> **Exercise prompt**
Pictures should be left out while the data beneath this task is written out word for word.

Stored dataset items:
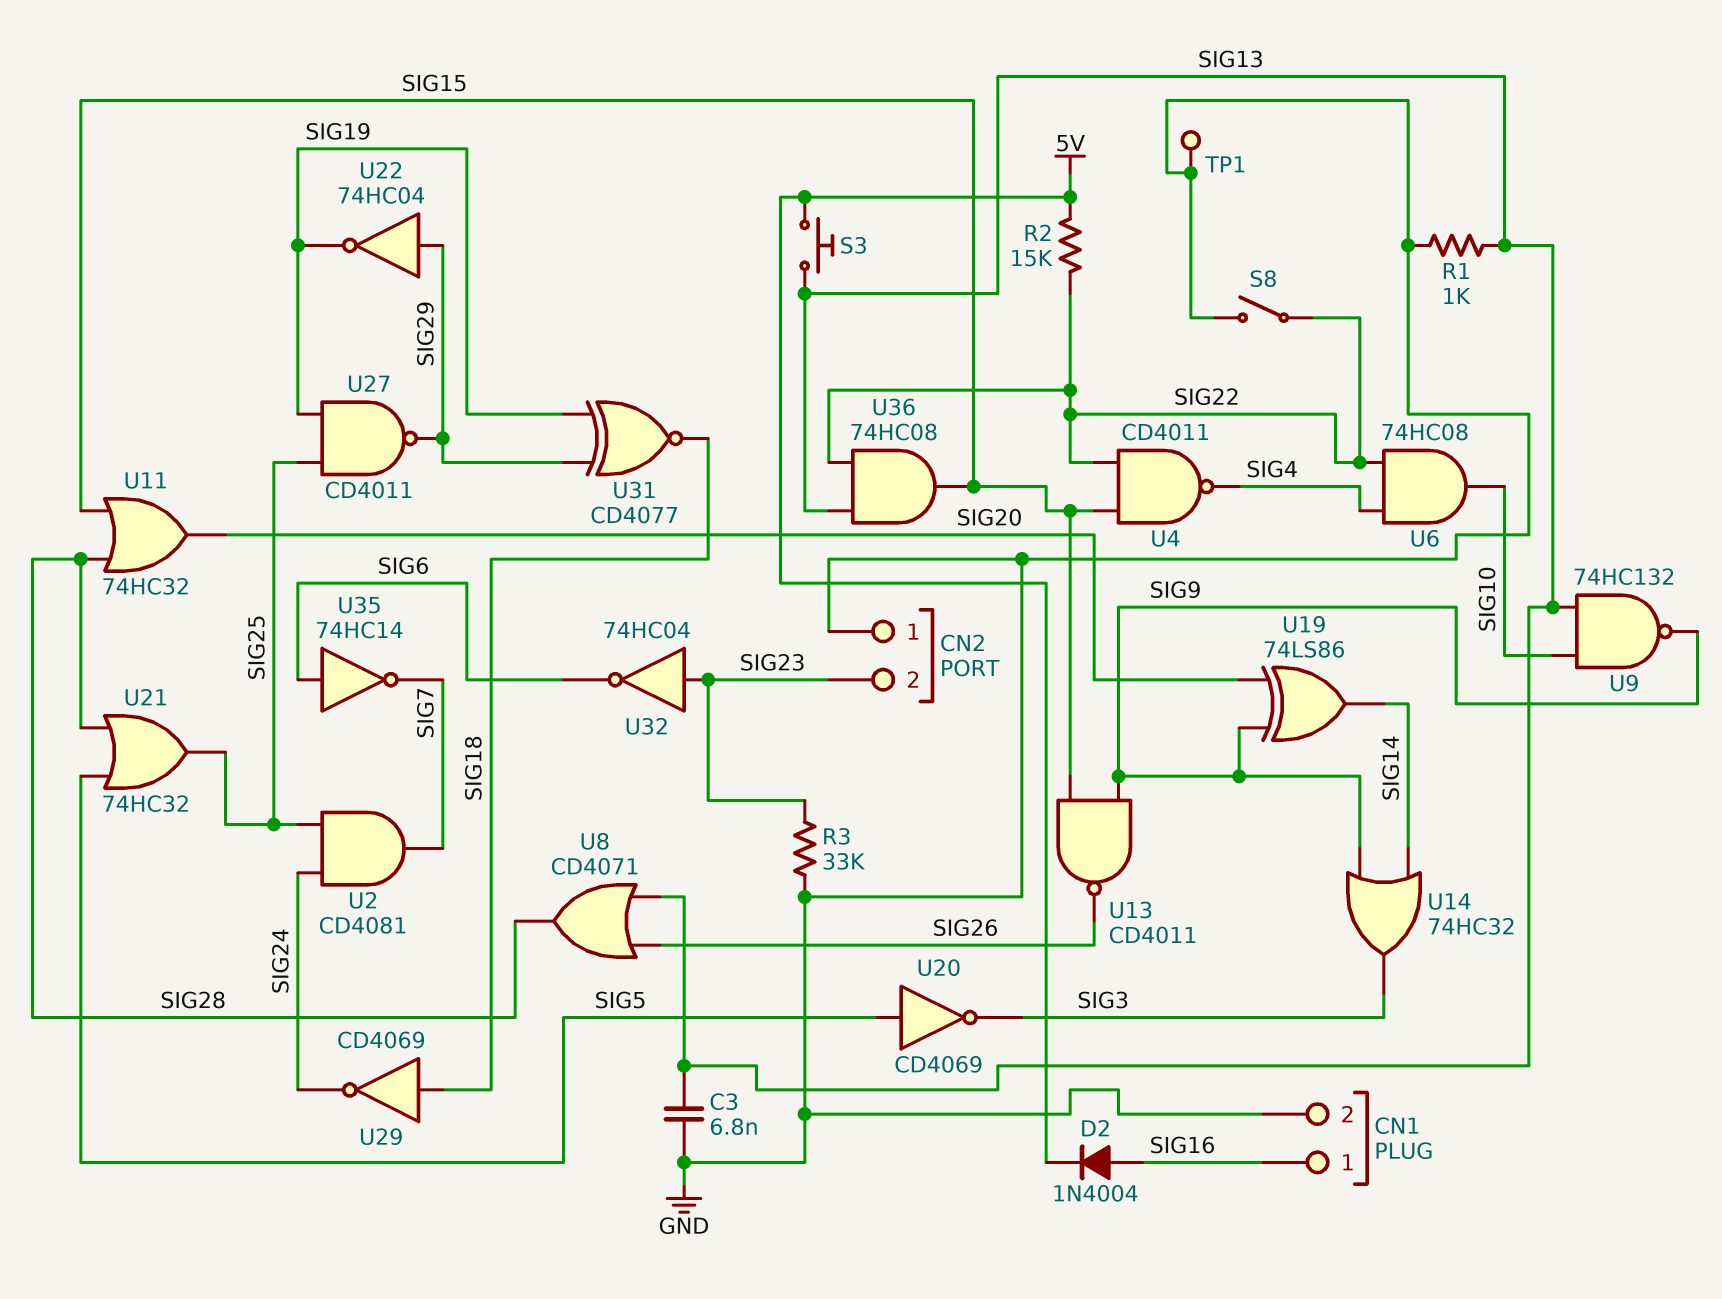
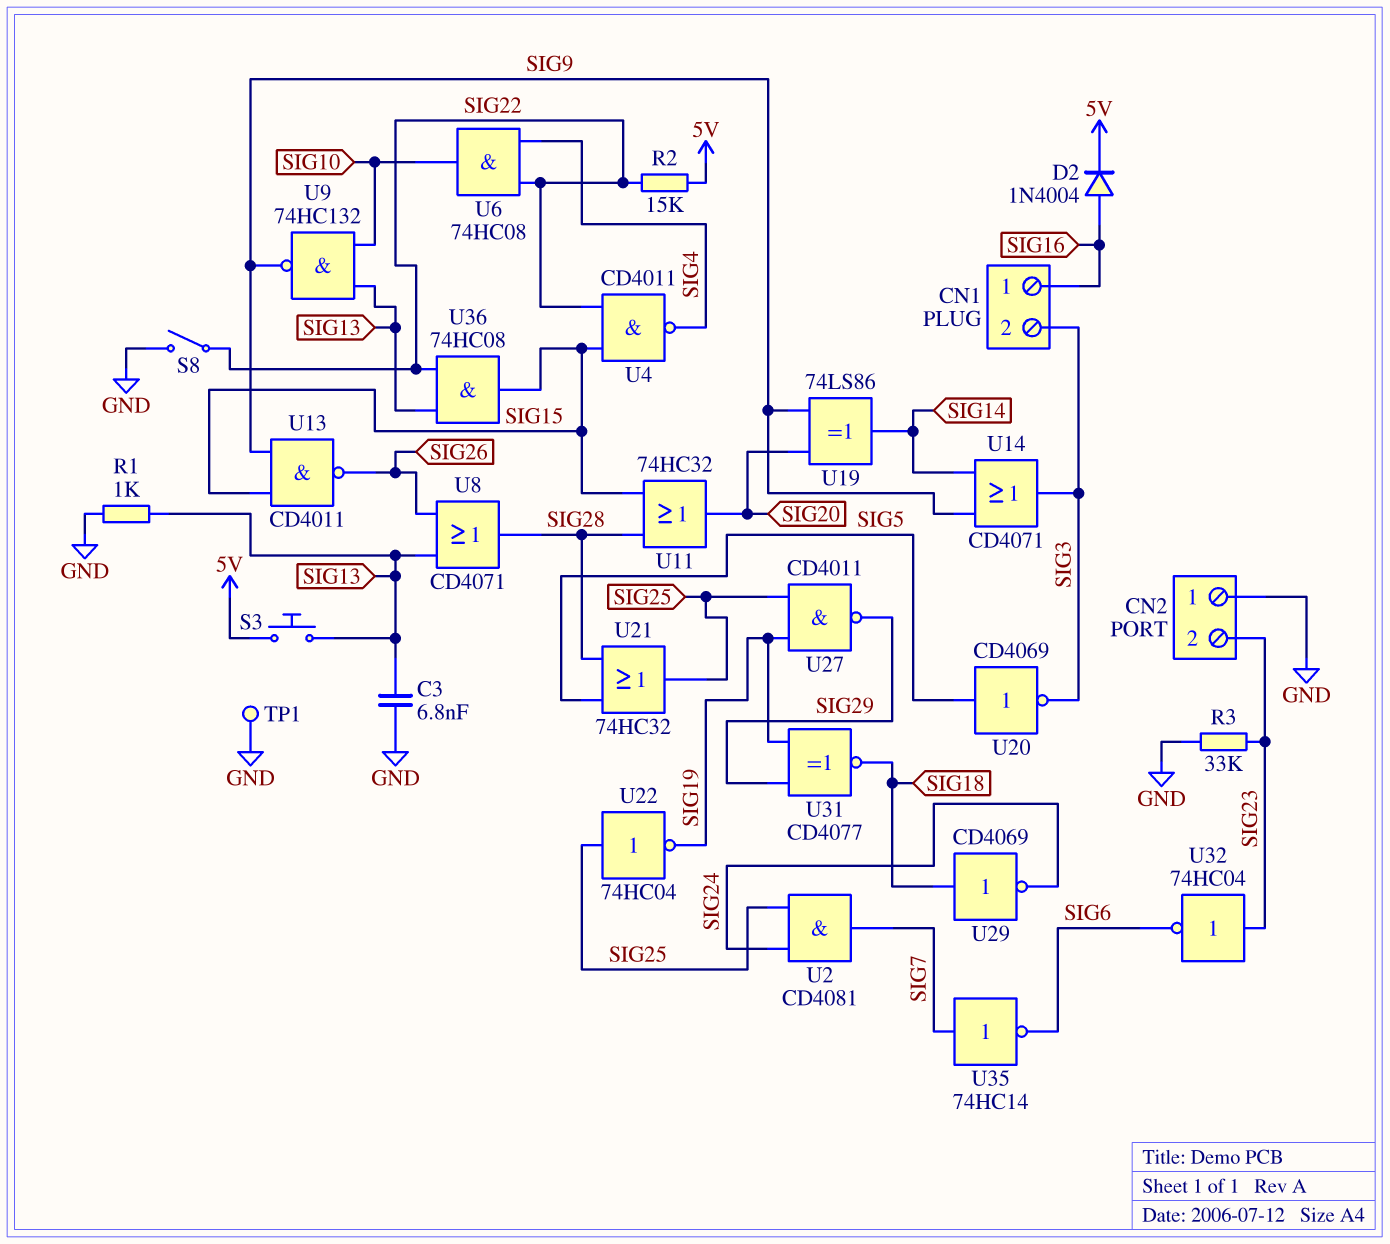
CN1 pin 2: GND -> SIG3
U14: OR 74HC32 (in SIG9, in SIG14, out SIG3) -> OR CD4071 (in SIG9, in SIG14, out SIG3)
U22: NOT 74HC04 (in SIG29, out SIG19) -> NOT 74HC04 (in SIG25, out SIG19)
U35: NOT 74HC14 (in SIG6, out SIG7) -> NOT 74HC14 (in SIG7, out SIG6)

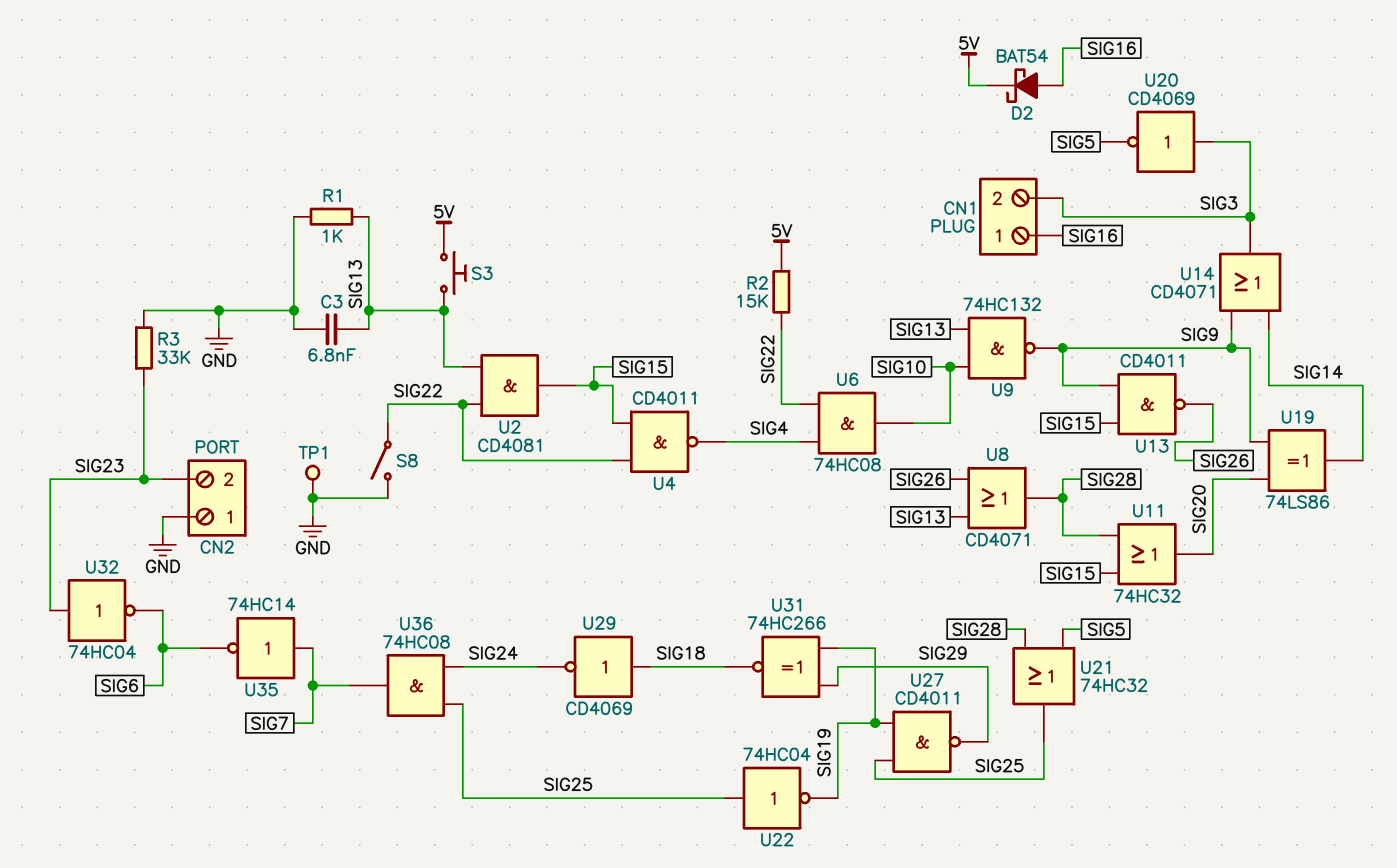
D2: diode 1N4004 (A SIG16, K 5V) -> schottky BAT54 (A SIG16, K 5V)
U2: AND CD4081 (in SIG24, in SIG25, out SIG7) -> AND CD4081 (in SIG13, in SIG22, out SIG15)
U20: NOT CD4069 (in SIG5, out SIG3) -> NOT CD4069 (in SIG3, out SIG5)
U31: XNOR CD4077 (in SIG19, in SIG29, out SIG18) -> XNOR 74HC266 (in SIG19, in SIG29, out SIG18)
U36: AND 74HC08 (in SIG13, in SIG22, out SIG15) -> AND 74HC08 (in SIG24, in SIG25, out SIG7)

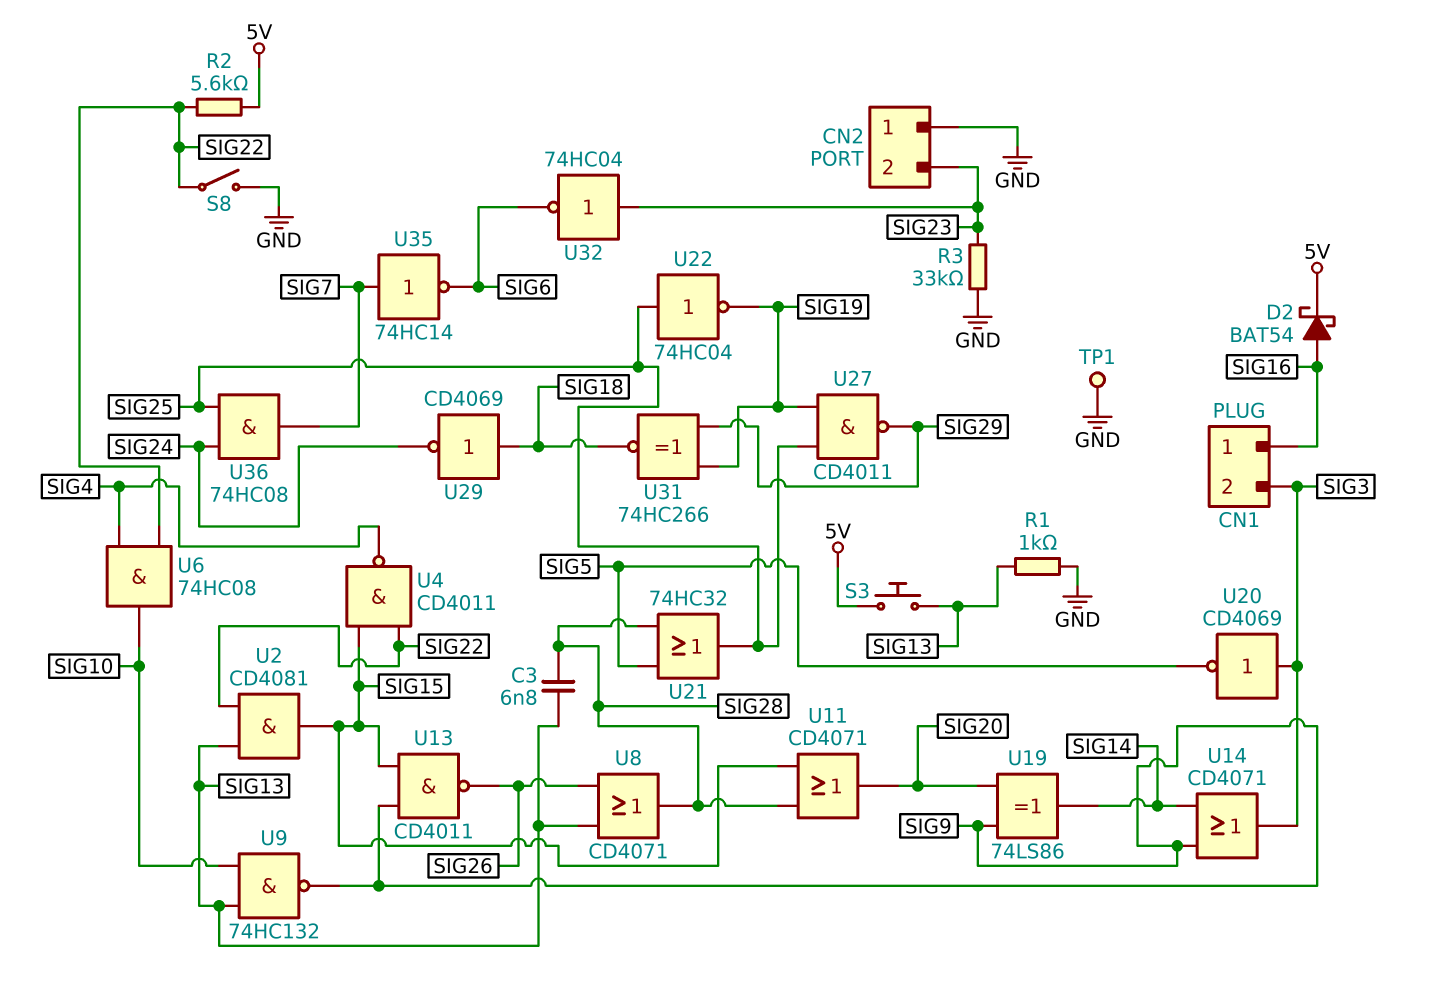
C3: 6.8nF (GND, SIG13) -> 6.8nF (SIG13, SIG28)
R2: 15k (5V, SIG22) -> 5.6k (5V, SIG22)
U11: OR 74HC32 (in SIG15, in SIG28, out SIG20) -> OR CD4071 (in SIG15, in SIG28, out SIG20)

> **Written solution**
CN1 pin 2: GND -> SIG3
U14: OR 74HC32 (in SIG9, in SIG14, out SIG3) -> OR CD4071 (in SIG9, in SIG14, out SIG3)
U22: NOT 74HC04 (in SIG29, out SIG19) -> NOT 74HC04 (in SIG25, out SIG19)
U35: NOT 74HC14 (in SIG6, out SIG7) -> NOT 74HC14 (in SIG7, out SIG6)

D2: diode 1N4004 (A SIG16, K 5V) -> schottky BAT54 (A SIG16, K 5V)
U2: AND CD4081 (in SIG24, in SIG25, out SIG7) -> AND CD4081 (in SIG13, in SIG22, out SIG15)
U20: NOT CD4069 (in SIG5, out SIG3) -> NOT CD4069 (in SIG3, out SIG5)
U31: XNOR CD4077 (in SIG19, in SIG29, out SIG18) -> XNOR 74HC266 (in SIG19, in SIG29, out SIG18)
U36: AND 74HC08 (in SIG13, in SIG22, out SIG15) -> AND 74HC08 (in SIG24, in SIG25, out SIG7)

C3: 6.8nF (GND, SIG13) -> 6.8nF (SIG13, SIG28)
R2: 15k (5V, SIG22) -> 5.6k (5V, SIG22)
U11: OR 74HC32 (in SIG15, in SIG28, out SIG20) -> OR CD4071 (in SIG15, in SIG28, out SIG20)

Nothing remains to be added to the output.